Collected data:

━━━━━━━━━━━━━━━━

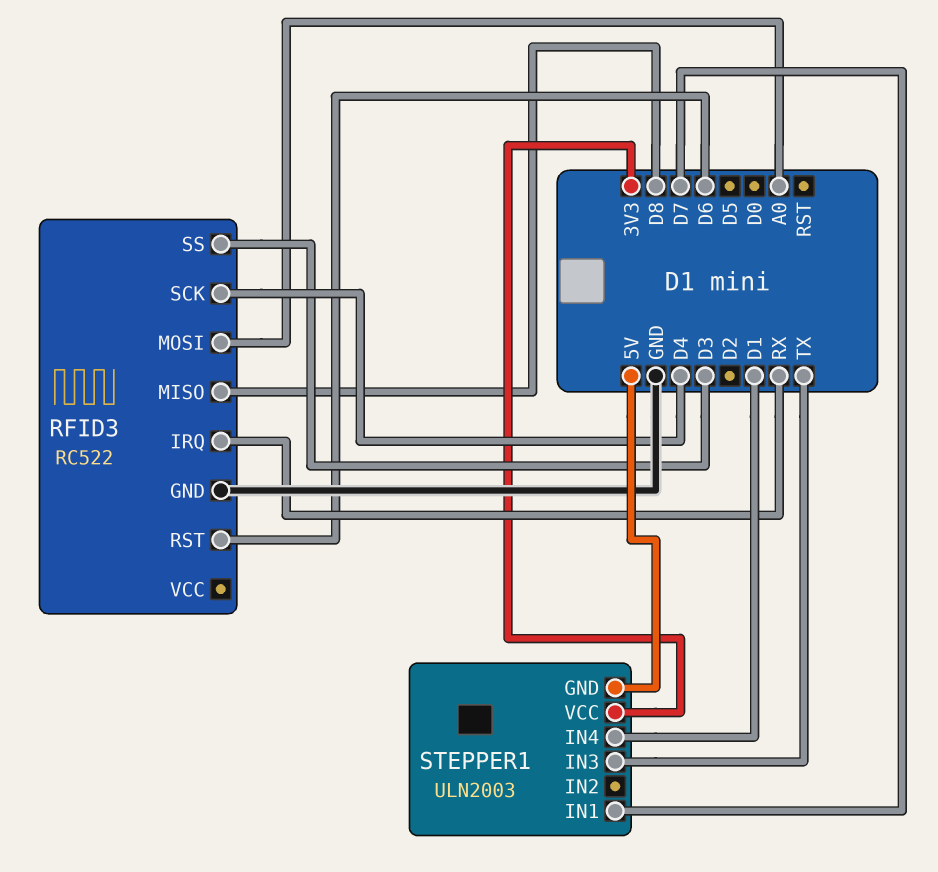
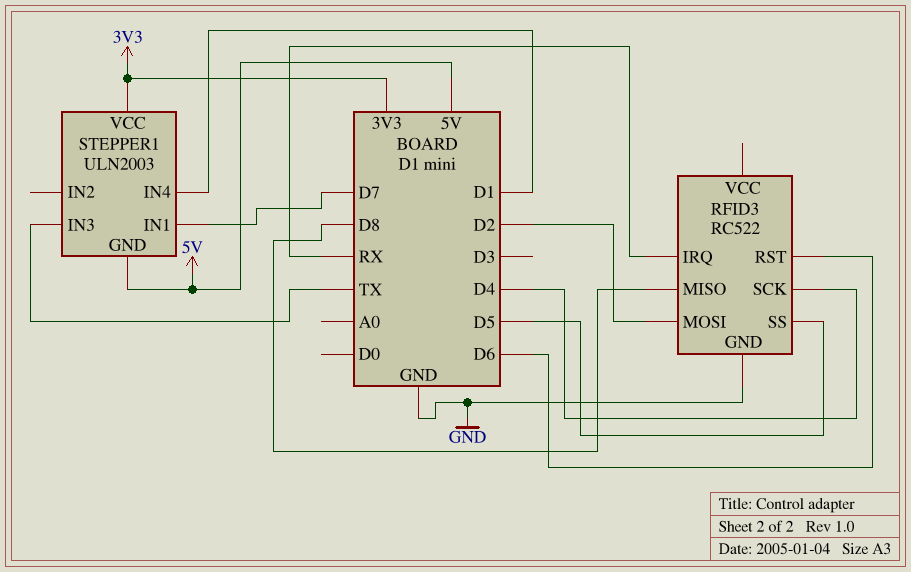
RFID3 pin MOSI: A0 -> D2
RFID3 pin SS: D3 -> D5

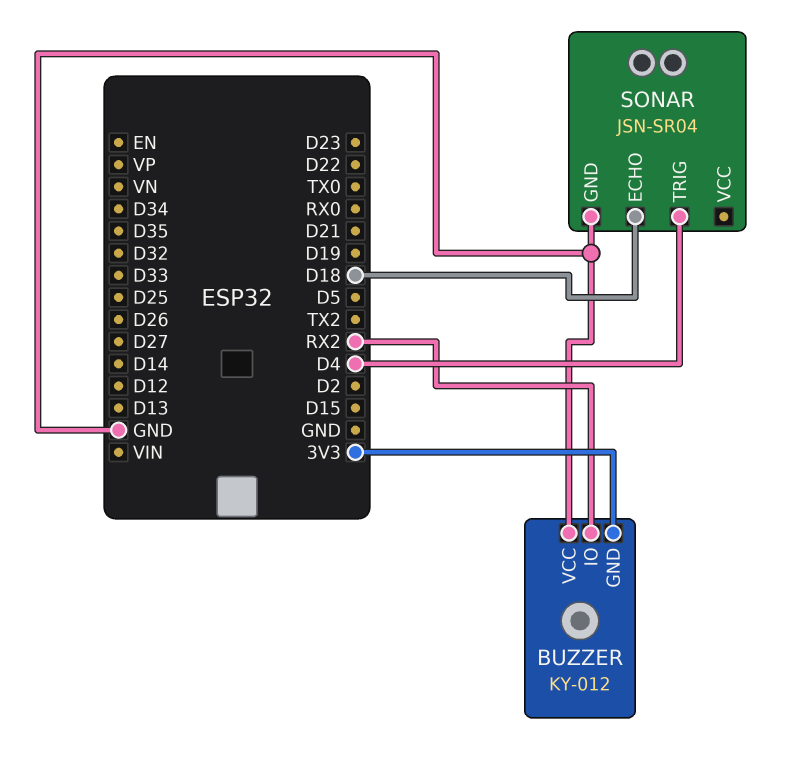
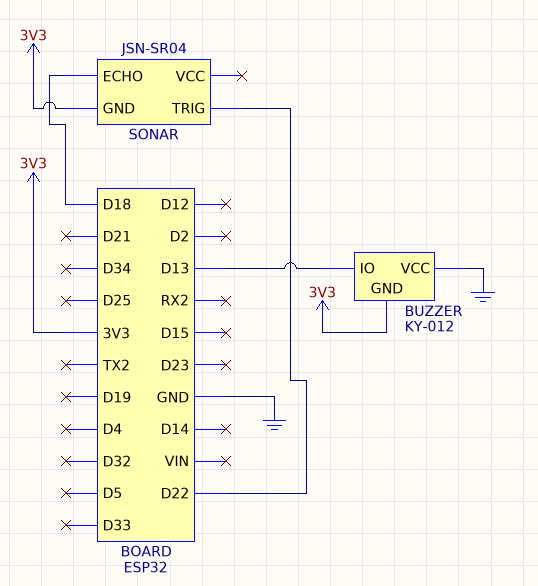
BUZZER pin IO: RX2 -> D13
SONAR pin GND: GND -> 3V3
SONAR pin TRIG: D4 -> D22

━━━━━━━━━━━━━━━━

Description of the task:
Return the entries exactly as given. Do not include pictures.

Output of the exercise:
RFID3 pin MOSI: A0 -> D2
RFID3 pin SS: D3 -> D5

BUZZER pin IO: RX2 -> D13
SONAR pin GND: GND -> 3V3
SONAR pin TRIG: D4 -> D22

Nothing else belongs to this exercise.